## TASK DIRECTIONS
What is needed here is an exact repetition of the records below, beginning at the line that has "relocated,yellow dice,(496 329" and stopping after the line that has "appeared,,,pink calculator,(63 324".

## DATASET EXTRACT
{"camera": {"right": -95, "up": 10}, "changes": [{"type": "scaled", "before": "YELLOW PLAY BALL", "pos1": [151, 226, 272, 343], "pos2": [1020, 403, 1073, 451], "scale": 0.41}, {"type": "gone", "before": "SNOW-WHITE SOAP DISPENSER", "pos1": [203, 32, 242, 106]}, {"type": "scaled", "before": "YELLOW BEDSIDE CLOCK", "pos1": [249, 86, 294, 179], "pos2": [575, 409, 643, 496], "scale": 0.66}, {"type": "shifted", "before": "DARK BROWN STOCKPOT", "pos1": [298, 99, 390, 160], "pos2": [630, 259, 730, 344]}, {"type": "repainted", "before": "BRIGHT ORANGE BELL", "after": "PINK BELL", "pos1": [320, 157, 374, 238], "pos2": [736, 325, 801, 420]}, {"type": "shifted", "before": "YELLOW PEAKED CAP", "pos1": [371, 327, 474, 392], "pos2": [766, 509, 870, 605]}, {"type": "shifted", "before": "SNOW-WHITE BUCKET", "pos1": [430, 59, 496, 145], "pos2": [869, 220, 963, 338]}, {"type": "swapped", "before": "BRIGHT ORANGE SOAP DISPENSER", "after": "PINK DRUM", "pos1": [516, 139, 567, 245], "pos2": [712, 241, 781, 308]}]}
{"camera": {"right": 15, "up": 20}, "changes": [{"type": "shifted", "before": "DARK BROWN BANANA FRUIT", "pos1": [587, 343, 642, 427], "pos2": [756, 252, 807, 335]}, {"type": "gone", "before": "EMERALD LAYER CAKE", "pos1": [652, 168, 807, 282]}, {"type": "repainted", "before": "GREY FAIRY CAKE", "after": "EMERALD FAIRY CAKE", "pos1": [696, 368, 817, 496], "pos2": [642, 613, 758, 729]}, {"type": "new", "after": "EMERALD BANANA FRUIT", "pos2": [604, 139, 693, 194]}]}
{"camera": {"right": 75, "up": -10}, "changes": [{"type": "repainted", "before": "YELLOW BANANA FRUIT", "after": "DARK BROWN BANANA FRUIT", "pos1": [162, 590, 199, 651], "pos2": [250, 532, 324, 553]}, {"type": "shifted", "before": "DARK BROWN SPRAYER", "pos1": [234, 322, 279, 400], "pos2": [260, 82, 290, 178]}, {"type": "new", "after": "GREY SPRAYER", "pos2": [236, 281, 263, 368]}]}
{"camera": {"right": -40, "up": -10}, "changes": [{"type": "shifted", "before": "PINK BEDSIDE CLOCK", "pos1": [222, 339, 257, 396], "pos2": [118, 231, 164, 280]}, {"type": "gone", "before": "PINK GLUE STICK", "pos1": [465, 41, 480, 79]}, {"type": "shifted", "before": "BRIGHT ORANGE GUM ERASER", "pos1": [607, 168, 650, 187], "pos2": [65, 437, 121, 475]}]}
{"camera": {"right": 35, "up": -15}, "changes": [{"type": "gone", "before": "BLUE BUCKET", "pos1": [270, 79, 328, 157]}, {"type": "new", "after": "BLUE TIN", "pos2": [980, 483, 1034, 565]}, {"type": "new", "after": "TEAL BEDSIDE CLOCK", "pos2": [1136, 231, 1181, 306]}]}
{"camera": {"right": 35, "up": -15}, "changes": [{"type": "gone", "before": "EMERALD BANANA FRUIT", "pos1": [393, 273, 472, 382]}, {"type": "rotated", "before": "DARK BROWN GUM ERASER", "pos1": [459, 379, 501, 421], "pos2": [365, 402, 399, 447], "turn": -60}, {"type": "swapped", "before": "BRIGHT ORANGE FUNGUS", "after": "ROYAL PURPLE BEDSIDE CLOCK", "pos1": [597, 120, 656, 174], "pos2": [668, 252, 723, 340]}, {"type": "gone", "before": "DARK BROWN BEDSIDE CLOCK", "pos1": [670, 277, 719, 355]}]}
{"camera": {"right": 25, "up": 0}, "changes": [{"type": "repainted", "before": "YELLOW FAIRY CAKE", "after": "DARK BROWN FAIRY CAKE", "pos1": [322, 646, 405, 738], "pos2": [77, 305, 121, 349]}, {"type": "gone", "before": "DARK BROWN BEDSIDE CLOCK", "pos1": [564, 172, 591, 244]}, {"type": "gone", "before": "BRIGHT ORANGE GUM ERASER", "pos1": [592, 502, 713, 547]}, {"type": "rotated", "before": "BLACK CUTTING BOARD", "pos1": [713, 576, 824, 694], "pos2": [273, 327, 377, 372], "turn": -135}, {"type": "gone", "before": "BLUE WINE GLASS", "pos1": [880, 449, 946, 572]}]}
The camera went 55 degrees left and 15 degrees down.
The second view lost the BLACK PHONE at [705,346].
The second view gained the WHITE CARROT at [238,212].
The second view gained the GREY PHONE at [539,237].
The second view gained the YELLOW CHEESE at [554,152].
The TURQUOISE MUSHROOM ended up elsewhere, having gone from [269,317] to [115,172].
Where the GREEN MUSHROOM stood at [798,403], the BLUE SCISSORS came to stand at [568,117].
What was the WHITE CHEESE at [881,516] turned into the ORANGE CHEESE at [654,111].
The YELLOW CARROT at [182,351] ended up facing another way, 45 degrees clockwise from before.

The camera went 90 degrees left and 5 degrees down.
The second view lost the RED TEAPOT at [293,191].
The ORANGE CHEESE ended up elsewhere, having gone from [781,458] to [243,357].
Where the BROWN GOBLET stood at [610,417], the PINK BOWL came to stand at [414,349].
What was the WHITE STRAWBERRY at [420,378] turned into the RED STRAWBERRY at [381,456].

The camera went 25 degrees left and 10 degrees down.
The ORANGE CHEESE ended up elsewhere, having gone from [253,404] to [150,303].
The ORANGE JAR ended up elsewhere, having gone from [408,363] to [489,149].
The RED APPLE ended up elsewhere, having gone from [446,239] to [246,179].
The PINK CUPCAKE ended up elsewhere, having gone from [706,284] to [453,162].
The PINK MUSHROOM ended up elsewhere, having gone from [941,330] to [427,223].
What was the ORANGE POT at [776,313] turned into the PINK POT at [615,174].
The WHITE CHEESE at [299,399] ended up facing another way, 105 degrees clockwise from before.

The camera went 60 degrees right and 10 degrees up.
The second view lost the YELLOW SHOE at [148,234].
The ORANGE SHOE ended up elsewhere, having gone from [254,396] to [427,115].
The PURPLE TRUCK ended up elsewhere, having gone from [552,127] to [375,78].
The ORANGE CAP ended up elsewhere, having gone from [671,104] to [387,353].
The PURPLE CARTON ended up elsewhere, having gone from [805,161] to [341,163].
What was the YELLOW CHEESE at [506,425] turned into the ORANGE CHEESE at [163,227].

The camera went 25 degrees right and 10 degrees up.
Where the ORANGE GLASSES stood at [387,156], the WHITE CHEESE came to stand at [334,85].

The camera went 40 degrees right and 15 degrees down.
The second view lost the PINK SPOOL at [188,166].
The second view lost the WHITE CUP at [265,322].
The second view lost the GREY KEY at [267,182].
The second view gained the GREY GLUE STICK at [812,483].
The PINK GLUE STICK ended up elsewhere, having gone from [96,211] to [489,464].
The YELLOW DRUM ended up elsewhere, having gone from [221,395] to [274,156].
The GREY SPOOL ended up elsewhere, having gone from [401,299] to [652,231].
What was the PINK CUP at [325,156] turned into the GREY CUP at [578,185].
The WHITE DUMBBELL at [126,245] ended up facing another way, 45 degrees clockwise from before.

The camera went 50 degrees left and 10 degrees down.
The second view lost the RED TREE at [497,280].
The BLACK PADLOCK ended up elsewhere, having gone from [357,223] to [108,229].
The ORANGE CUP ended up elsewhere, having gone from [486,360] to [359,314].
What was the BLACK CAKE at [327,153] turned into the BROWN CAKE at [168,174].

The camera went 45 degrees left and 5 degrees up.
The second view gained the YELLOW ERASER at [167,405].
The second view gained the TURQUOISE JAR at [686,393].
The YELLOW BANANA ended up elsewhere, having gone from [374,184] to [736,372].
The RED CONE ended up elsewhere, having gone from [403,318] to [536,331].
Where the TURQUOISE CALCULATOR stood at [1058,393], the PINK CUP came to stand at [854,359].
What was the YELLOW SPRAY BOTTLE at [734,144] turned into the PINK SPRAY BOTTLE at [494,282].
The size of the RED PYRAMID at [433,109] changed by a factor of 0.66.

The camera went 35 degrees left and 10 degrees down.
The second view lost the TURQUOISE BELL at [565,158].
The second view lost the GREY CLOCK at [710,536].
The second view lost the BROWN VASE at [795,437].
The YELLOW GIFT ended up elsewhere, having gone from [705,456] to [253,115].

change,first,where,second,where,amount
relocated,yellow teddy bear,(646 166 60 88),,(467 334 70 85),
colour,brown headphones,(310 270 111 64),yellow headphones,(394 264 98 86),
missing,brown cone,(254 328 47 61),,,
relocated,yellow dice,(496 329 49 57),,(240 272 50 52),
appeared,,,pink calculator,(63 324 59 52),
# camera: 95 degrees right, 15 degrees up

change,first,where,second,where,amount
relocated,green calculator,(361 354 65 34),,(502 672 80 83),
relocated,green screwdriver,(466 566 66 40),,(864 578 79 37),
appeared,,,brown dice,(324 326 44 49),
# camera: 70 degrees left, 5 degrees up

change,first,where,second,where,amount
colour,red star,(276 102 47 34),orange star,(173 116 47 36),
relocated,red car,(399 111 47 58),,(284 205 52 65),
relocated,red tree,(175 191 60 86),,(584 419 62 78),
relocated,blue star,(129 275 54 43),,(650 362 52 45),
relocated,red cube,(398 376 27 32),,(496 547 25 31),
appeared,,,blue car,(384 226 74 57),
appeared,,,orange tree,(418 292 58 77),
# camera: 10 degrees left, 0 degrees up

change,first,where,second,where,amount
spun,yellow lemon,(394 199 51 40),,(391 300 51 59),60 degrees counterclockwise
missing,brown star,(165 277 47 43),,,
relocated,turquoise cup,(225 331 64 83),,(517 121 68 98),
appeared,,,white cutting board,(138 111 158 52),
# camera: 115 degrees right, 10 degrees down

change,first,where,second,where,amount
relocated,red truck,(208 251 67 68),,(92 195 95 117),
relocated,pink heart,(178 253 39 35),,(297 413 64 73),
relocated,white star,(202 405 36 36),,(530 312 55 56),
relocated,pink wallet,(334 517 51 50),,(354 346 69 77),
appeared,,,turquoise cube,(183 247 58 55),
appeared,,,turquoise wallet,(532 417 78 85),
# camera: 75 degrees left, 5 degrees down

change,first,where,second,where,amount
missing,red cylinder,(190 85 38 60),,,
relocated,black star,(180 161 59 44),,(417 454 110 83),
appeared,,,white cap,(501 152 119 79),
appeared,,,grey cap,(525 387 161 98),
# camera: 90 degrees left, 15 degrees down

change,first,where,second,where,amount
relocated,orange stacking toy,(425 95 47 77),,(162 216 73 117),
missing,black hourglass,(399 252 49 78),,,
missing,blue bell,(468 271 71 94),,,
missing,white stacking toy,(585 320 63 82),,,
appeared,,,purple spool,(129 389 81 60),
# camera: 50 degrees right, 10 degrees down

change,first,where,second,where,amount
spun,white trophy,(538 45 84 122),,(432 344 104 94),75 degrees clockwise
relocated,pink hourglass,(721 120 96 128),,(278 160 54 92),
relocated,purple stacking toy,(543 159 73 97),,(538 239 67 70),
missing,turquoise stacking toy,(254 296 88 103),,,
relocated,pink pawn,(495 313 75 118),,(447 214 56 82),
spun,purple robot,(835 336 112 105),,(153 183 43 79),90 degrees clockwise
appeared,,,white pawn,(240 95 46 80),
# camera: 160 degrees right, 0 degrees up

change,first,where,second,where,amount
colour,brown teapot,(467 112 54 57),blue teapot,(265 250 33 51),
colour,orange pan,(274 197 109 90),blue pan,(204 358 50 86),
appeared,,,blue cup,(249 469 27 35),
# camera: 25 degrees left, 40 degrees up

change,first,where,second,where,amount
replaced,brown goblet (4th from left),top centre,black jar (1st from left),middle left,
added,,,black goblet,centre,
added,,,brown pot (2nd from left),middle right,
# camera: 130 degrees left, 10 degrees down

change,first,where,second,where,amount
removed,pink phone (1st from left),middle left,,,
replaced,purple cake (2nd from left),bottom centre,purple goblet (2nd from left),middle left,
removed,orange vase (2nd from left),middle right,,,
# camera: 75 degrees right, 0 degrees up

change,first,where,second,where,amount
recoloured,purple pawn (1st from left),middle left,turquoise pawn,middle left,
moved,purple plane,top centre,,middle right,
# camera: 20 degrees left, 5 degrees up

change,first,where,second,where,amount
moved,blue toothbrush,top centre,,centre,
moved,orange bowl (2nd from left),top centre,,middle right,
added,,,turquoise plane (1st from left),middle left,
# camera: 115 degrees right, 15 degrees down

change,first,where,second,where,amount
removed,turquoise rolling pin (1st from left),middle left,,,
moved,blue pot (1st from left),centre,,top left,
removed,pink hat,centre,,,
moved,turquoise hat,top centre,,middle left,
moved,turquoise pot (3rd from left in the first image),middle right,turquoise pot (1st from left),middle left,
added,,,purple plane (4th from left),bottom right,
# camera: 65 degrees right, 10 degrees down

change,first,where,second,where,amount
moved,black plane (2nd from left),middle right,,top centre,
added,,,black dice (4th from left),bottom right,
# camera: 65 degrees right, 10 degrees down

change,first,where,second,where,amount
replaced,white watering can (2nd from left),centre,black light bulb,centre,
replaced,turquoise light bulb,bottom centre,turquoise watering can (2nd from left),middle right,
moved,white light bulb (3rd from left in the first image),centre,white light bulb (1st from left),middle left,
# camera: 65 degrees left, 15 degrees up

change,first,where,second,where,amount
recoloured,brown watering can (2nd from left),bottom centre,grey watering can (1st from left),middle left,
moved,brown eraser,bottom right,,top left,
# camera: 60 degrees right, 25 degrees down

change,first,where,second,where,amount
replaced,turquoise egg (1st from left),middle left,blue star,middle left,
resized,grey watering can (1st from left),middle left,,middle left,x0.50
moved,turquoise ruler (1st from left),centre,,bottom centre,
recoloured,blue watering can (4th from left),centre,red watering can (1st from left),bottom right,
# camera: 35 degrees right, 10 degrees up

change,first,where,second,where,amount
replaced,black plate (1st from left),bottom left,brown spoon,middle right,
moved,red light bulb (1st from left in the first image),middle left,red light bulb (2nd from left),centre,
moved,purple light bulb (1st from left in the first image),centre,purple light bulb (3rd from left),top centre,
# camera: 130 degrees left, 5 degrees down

## WRITTEN ANSWER
relocated,yellow dice,(496 329 49 57),,(240 272 50 52),
appeared,,,pink calculator,(63 324 59 52),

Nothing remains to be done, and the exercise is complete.